EXTRACTED MATERIAL Block Start

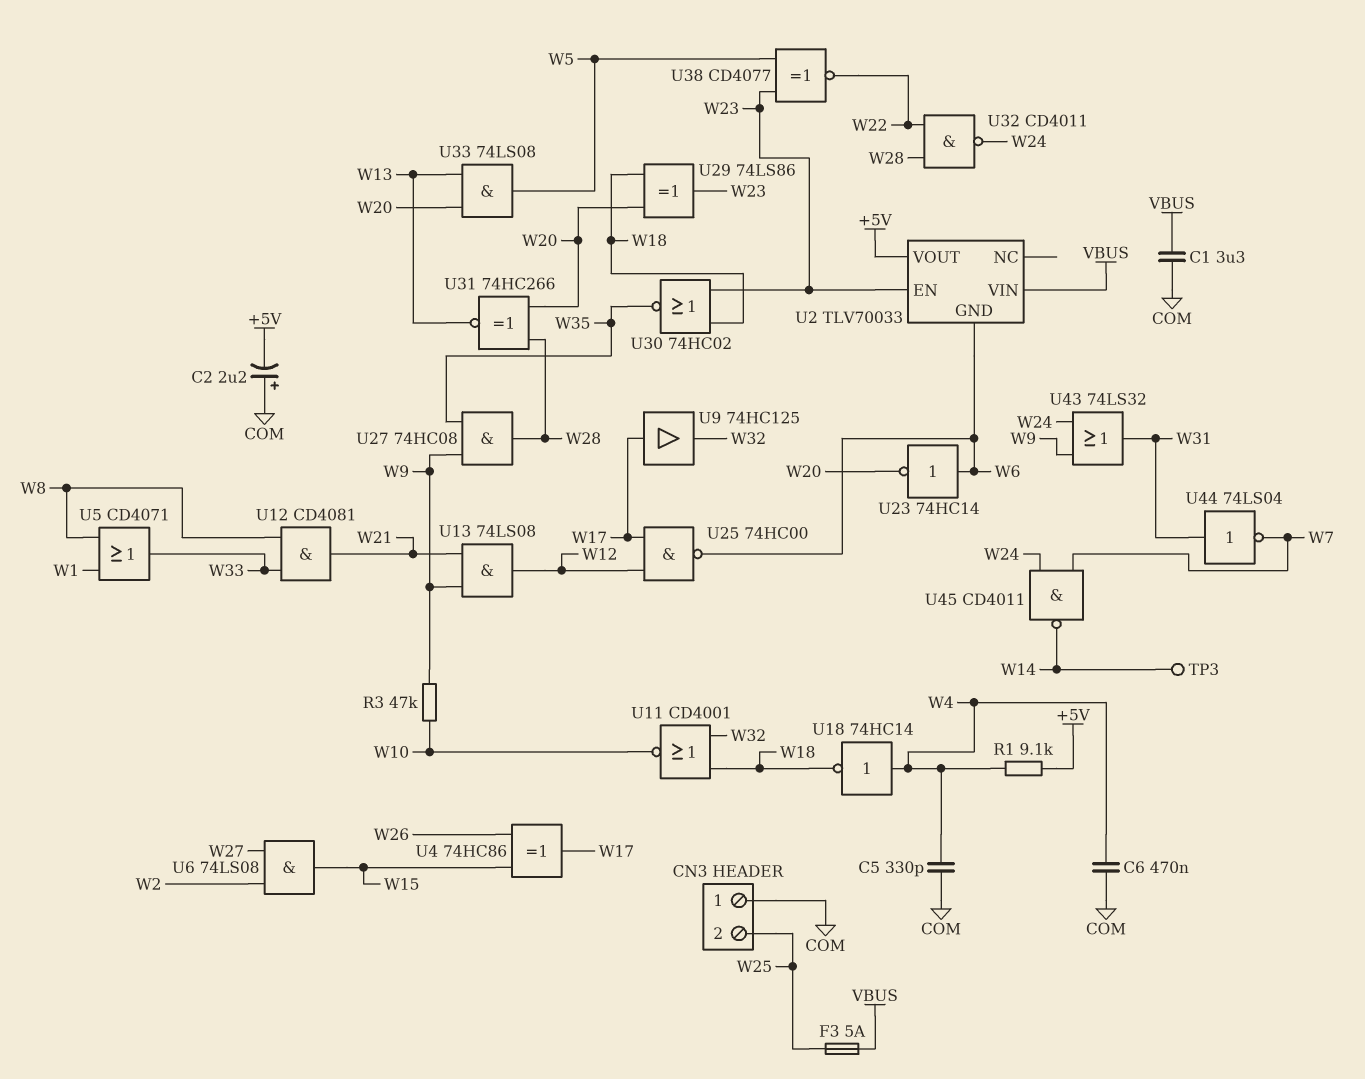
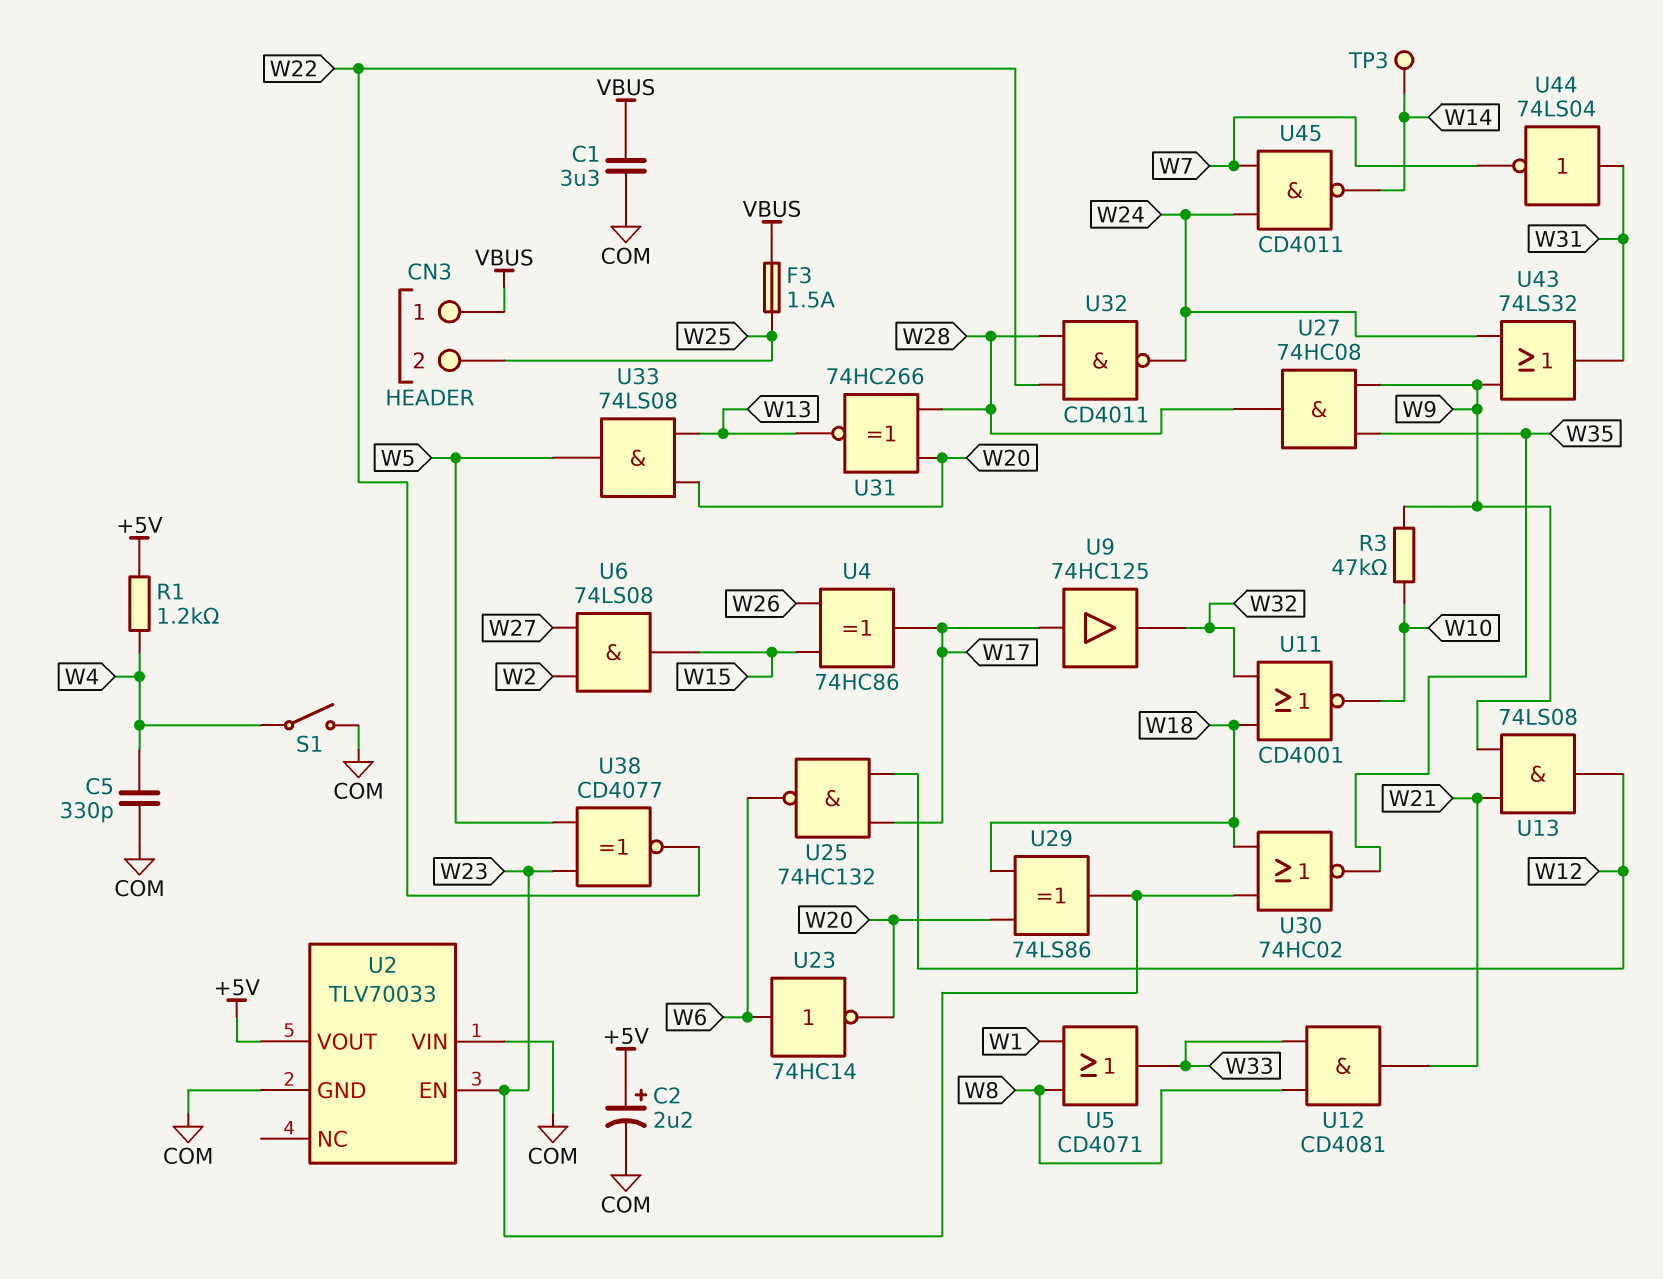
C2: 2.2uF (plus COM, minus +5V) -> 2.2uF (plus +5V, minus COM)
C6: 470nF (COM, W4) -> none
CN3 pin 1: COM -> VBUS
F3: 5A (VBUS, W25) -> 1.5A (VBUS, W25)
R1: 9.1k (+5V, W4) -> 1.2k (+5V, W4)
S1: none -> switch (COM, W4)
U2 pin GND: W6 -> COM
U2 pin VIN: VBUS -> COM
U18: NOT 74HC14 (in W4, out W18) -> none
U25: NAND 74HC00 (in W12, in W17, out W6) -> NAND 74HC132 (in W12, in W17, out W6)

EXTRACTED MATERIAL Block End
EXTRACTED MATERIAL Block Start

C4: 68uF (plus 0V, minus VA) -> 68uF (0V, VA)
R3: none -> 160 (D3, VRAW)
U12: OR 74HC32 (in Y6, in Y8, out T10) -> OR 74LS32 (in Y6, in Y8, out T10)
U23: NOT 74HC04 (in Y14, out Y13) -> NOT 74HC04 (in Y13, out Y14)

EXTRACTED MATERIAL Block End

EXERCISE REQUIREMENTS - Starting with the line above that holds "C6: 470nF (COM, W4) -> none" and stopping with the line that holds "U18: NOT 74HC14 (in W4, out W18) -> none", reproduce each line exactly, omitting all other lines.

WRITTEN SOLUTION -
C6: 470nF (COM, W4) -> none
CN3 pin 1: COM -> VBUS
F3: 5A (VBUS, W25) -> 1.5A (VBUS, W25)
R1: 9.1k (+5V, W4) -> 1.2k (+5V, W4)
S1: none -> switch (COM, W4)
U2 pin GND: W6 -> COM
U2 pin VIN: VBUS -> COM
U18: NOT 74HC14 (in W4, out W18) -> none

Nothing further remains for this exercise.